TASK OBJECTIVE: Below is some data. Retype exactly the lines starting at the one with "D1: LED green" and ending at the one with "SW1: switch (0V, SIG2) -> button (0V, SIG2)".

DATA SECTION:
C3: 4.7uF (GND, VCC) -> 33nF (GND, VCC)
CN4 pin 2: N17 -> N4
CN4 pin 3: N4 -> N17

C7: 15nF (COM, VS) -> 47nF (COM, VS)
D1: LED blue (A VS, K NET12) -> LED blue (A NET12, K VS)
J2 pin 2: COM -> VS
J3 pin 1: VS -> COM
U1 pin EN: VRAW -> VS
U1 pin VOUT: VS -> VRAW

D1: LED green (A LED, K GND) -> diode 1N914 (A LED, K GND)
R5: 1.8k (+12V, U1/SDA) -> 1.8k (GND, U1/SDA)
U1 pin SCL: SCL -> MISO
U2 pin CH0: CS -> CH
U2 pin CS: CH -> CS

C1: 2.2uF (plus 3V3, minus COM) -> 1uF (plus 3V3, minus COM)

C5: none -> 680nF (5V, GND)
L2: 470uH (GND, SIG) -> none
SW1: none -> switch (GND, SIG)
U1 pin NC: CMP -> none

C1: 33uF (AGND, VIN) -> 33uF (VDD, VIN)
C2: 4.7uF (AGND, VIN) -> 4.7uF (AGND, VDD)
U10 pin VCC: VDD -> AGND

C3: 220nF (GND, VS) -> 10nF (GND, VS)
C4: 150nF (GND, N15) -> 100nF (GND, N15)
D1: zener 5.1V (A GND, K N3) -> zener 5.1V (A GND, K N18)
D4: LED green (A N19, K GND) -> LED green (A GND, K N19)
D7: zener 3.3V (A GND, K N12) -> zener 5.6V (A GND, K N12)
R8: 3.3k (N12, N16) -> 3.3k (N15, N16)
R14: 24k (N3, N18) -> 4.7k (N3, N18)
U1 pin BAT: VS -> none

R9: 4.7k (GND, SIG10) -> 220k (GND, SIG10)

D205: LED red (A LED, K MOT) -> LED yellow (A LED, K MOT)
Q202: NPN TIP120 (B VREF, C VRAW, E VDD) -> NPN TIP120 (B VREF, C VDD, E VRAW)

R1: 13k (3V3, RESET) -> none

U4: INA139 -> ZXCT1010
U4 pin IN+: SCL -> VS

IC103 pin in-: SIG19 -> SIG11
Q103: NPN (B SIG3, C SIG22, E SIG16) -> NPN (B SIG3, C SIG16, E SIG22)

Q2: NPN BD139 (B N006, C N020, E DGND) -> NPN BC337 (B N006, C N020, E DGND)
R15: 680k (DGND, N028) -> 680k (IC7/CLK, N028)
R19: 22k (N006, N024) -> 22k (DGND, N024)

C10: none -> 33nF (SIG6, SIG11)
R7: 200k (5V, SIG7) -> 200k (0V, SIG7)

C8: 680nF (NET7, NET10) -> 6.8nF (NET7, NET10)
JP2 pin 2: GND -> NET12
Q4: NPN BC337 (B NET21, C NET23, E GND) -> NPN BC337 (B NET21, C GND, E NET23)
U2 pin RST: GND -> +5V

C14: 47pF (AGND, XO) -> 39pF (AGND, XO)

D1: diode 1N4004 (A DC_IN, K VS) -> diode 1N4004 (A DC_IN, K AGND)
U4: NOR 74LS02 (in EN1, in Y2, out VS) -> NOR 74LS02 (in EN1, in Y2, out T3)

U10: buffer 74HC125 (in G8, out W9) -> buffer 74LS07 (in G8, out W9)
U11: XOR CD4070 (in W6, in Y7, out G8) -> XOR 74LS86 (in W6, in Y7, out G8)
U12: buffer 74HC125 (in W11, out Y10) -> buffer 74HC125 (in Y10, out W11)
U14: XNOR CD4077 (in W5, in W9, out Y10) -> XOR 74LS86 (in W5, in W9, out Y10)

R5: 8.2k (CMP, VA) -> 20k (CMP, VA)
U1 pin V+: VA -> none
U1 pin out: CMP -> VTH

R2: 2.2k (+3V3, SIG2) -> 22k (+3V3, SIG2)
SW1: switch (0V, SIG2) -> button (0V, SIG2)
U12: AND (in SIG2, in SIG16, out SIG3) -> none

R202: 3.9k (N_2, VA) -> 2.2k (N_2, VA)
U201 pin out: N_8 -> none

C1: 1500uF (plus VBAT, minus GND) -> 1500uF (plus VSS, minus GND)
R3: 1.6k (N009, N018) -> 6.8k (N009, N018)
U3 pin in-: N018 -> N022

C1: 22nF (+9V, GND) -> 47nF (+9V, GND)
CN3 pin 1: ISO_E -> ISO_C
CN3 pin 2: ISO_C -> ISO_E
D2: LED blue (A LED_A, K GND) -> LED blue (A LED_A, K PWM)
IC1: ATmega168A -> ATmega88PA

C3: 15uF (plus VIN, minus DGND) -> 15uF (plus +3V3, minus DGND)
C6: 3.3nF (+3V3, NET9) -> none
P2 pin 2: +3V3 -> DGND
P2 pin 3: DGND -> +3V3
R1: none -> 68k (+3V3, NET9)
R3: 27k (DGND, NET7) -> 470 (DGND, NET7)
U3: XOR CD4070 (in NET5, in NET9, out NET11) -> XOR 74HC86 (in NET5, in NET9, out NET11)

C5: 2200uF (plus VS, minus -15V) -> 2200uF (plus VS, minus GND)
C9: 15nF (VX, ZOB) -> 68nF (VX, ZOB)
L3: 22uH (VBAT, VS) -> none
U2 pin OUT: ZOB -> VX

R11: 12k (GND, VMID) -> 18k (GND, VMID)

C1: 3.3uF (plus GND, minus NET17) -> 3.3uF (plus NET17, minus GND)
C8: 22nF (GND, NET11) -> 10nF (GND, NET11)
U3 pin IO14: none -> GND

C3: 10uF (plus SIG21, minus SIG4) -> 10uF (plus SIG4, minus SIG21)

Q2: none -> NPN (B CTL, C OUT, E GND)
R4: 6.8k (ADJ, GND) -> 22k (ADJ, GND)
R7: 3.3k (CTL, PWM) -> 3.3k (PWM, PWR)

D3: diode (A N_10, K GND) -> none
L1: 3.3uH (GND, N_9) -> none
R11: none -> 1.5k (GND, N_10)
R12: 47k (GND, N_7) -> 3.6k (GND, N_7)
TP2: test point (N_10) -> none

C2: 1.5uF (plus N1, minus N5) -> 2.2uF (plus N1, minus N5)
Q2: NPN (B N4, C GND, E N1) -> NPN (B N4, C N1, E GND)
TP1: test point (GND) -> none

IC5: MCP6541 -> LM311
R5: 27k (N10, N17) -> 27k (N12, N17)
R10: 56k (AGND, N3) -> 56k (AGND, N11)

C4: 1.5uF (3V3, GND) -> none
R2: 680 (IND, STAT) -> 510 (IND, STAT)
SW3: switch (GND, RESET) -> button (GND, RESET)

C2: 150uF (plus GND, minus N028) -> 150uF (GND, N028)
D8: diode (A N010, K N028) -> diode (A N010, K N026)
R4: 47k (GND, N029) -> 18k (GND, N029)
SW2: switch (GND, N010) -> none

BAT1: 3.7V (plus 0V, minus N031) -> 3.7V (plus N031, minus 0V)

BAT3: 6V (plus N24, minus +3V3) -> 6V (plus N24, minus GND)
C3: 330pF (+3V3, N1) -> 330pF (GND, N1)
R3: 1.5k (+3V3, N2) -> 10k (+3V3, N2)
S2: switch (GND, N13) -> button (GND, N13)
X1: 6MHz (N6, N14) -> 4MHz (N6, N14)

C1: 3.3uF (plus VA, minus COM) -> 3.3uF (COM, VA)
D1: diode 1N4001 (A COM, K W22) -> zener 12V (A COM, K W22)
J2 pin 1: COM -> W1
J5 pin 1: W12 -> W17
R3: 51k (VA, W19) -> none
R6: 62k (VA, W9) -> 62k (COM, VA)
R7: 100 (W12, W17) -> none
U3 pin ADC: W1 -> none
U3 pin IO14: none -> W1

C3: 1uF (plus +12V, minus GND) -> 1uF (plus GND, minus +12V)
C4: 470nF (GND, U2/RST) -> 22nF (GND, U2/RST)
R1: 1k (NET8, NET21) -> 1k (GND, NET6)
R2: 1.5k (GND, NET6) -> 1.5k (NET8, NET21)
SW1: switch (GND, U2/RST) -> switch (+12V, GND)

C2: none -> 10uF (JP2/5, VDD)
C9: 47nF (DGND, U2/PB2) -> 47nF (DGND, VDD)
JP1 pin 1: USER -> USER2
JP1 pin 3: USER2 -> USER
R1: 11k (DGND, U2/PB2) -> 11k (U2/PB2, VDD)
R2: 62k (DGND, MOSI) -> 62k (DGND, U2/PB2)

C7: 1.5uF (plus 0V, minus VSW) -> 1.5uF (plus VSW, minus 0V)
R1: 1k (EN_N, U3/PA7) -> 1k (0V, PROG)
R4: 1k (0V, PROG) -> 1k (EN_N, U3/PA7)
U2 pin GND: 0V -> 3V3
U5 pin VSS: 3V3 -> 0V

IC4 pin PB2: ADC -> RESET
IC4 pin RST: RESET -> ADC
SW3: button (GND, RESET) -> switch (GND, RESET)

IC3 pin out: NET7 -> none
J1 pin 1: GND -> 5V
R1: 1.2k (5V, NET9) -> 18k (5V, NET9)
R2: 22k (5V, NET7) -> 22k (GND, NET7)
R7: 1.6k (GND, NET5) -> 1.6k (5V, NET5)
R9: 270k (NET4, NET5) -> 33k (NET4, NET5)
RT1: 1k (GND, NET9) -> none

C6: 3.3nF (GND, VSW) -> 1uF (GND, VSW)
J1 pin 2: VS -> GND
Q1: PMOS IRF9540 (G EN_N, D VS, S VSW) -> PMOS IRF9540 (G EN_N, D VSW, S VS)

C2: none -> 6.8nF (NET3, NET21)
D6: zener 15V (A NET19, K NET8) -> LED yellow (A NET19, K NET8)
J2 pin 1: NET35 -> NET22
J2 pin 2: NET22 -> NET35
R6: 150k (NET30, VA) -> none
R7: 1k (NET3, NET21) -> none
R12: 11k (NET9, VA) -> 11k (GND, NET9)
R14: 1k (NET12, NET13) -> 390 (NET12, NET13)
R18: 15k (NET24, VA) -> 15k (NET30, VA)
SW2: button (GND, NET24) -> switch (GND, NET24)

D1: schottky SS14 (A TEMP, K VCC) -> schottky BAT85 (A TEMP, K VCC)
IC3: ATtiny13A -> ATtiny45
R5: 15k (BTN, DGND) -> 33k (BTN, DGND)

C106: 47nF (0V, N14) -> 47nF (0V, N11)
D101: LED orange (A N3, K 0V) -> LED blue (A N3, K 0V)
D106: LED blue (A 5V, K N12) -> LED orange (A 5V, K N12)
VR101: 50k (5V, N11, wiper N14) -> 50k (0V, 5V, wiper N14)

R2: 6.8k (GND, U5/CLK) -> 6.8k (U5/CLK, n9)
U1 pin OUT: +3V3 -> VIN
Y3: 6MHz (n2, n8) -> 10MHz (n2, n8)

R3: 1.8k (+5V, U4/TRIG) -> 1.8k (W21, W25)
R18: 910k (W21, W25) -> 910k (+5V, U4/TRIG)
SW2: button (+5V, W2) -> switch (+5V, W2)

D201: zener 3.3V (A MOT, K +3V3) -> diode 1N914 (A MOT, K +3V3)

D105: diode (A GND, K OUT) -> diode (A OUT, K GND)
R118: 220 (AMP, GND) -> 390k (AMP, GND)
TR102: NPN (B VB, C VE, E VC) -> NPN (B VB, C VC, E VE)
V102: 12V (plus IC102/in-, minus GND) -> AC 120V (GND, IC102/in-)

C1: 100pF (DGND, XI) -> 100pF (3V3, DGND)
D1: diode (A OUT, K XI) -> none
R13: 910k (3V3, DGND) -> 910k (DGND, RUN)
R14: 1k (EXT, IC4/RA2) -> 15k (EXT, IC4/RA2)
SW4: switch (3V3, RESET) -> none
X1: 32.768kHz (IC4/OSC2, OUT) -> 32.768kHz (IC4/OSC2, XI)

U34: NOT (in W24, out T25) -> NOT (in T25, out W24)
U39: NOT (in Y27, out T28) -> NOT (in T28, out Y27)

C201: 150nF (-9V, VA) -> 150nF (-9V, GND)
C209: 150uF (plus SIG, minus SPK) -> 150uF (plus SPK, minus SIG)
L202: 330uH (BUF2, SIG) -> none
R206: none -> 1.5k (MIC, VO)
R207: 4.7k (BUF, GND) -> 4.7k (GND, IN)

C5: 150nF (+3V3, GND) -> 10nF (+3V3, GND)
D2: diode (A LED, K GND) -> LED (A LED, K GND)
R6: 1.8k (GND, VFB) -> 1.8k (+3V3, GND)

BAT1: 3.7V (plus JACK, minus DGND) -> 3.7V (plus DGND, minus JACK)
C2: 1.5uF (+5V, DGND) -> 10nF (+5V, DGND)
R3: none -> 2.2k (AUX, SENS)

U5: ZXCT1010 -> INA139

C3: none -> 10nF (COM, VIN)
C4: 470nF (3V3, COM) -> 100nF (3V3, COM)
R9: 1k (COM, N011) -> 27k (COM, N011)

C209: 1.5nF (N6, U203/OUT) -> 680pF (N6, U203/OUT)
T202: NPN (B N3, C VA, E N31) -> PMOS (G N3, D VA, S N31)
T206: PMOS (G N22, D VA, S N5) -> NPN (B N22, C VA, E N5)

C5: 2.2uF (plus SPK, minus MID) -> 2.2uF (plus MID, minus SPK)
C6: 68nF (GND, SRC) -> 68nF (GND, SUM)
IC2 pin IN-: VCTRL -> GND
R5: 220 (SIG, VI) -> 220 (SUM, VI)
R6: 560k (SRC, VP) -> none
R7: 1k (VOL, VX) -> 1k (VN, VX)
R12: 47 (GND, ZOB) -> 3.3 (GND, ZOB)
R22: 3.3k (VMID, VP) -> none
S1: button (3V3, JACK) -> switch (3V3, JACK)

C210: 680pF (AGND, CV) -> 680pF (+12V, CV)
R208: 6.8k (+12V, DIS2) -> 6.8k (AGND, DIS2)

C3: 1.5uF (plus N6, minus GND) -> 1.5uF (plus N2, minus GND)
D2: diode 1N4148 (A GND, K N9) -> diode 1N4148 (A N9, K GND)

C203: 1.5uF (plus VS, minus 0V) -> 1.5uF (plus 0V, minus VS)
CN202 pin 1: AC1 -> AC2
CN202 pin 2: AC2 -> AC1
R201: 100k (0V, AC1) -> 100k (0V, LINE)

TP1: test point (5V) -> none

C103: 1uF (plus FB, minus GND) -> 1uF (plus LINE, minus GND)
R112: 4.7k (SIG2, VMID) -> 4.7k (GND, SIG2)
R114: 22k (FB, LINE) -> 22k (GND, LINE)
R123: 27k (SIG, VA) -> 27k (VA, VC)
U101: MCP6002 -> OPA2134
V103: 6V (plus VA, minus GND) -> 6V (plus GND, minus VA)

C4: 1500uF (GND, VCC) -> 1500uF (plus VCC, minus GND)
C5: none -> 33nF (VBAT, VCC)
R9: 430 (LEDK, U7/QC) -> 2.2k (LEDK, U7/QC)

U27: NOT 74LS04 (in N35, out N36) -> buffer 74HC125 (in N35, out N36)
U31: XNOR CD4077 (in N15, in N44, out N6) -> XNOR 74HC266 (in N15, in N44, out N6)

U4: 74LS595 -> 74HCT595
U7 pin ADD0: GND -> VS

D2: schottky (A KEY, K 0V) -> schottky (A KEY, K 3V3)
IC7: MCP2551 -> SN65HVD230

EXERCISE RESULT:
D1: LED green (A LED, K GND) -> diode 1N914 (A LED, K GND)
R5: 1.8k (+12V, U1/SDA) -> 1.8k (GND, U1/SDA)
U1 pin SCL: SCL -> MISO
U2 pin CH0: CS -> CH
U2 pin CS: CH -> CS

C1: 2.2uF (plus 3V3, minus COM) -> 1uF (plus 3V3, minus COM)

C5: none -> 680nF (5V, GND)
L2: 470uH (GND, SIG) -> none
SW1: none -> switch (GND, SIG)
U1 pin NC: CMP -> none

C1: 33uF (AGND, VIN) -> 33uF (VDD, VIN)
C2: 4.7uF (AGND, VIN) -> 4.7uF (AGND, VDD)
U10 pin VCC: VDD -> AGND

C3: 220nF (GND, VS) -> 10nF (GND, VS)
C4: 150nF (GND, N15) -> 100nF (GND, N15)
D1: zener 5.1V (A GND, K N3) -> zener 5.1V (A GND, K N18)
D4: LED green (A N19, K GND) -> LED green (A GND, K N19)
D7: zener 3.3V (A GND, K N12) -> zener 5.6V (A GND, K N12)
R8: 3.3k (N12, N16) -> 3.3k (N15, N16)
R14: 24k (N3, N18) -> 4.7k (N3, N18)
U1 pin BAT: VS -> none

R9: 4.7k (GND, SIG10) -> 220k (GND, SIG10)

D205: LED red (A LED, K MOT) -> LED yellow (A LED, K MOT)
Q202: NPN TIP120 (B VREF, C VRAW, E VDD) -> NPN TIP120 (B VREF, C VDD, E VRAW)

R1: 13k (3V3, RESET) -> none

U4: INA139 -> ZXCT1010
U4 pin IN+: SCL -> VS

IC103 pin in-: SIG19 -> SIG11
Q103: NPN (B SIG3, C SIG22, E SIG16) -> NPN (B SIG3, C SIG16, E SIG22)

Q2: NPN BD139 (B N006, C N020, E DGND) -> NPN BC337 (B N006, C N020, E DGND)
R15: 680k (DGND, N028) -> 680k (IC7/CLK, N028)
R19: 22k (N006, N024) -> 22k (DGND, N024)

C10: none -> 33nF (SIG6, SIG11)
R7: 200k (5V, SIG7) -> 200k (0V, SIG7)

C8: 680nF (NET7, NET10) -> 6.8nF (NET7, NET10)
JP2 pin 2: GND -> NET12
Q4: NPN BC337 (B NET21, C NET23, E GND) -> NPN BC337 (B NET21, C GND, E NET23)
U2 pin RST: GND -> +5V

C14: 47pF (AGND, XO) -> 39pF (AGND, XO)

D1: diode 1N4004 (A DC_IN, K VS) -> diode 1N4004 (A DC_IN, K AGND)
U4: NOR 74LS02 (in EN1, in Y2, out VS) -> NOR 74LS02 (in EN1, in Y2, out T3)

U10: buffer 74HC125 (in G8, out W9) -> buffer 74LS07 (in G8, out W9)
U11: XOR CD4070 (in W6, in Y7, out G8) -> XOR 74LS86 (in W6, in Y7, out G8)
U12: buffer 74HC125 (in W11, out Y10) -> buffer 74HC125 (in Y10, out W11)
U14: XNOR CD4077 (in W5, in W9, out Y10) -> XOR 74LS86 (in W5, in W9, out Y10)

R5: 8.2k (CMP, VA) -> 20k (CMP, VA)
U1 pin V+: VA -> none
U1 pin out: CMP -> VTH

R2: 2.2k (+3V3, SIG2) -> 22k (+3V3, SIG2)
SW1: switch (0V, SIG2) -> button (0V, SIG2)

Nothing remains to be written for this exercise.